Work item ->
Excluding pictures, give the entries again exactly as they appear.

Scene image comparisons ->
[Start of section]

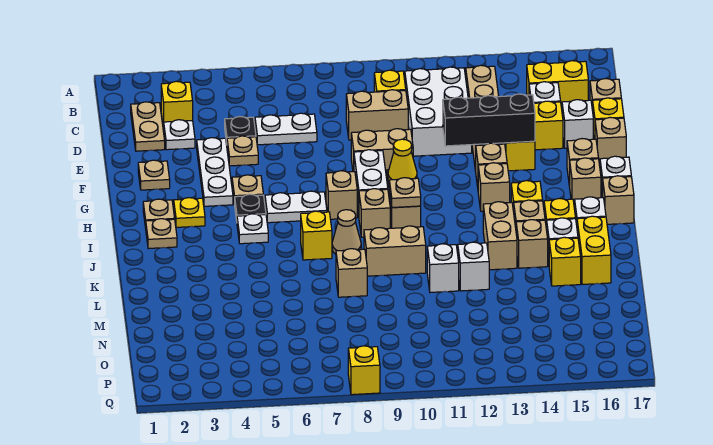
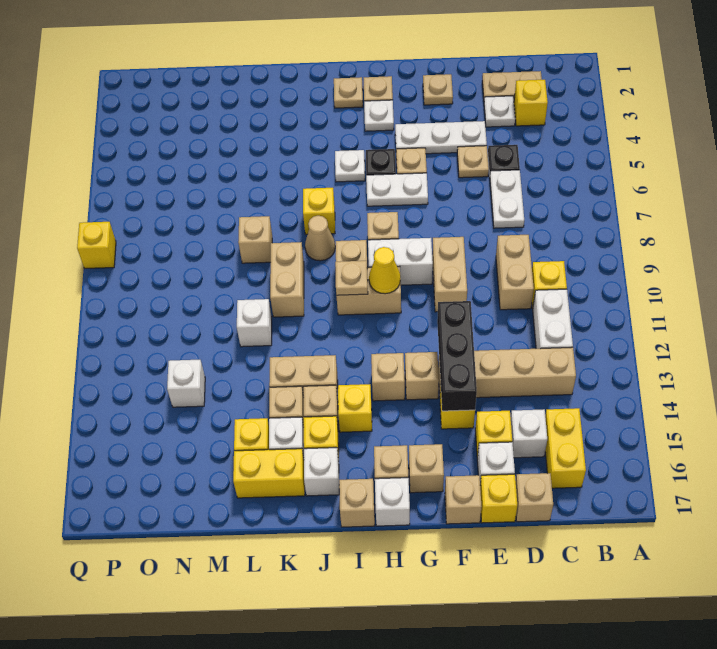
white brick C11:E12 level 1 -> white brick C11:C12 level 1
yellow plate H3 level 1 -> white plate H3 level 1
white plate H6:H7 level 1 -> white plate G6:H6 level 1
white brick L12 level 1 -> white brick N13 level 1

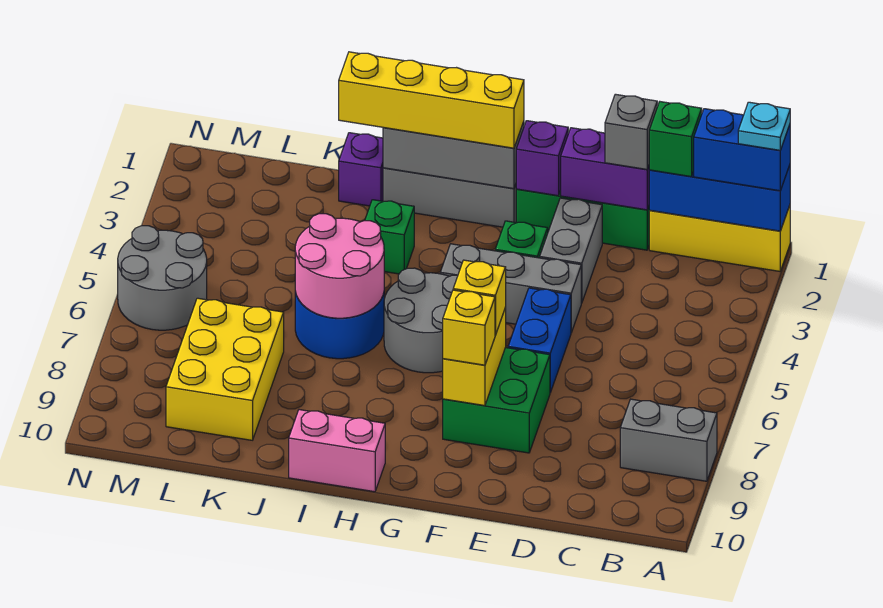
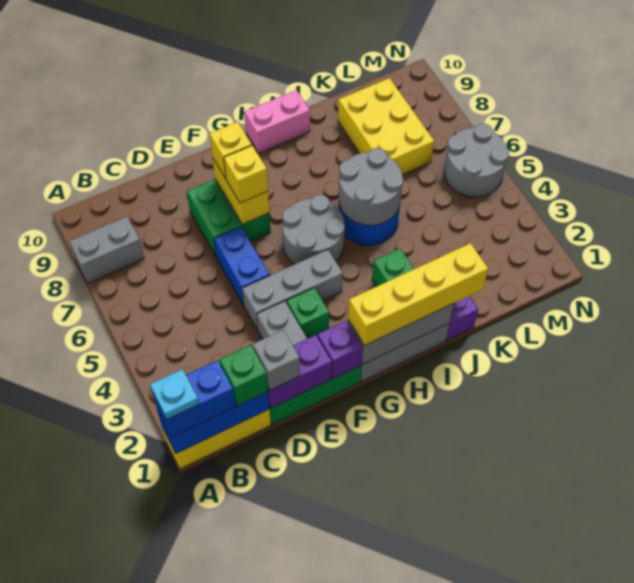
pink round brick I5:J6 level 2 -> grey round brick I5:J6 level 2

[End of section]

Task output ->
white brick C11:E12 level 1 -> white brick C11:C12 level 1
yellow plate H3 level 1 -> white plate H3 level 1
white plate H6:H7 level 1 -> white plate G6:H6 level 1
white brick L12 level 1 -> white brick N13 level 1

pink round brick I5:J6 level 2 -> grey round brick I5:J6 level 2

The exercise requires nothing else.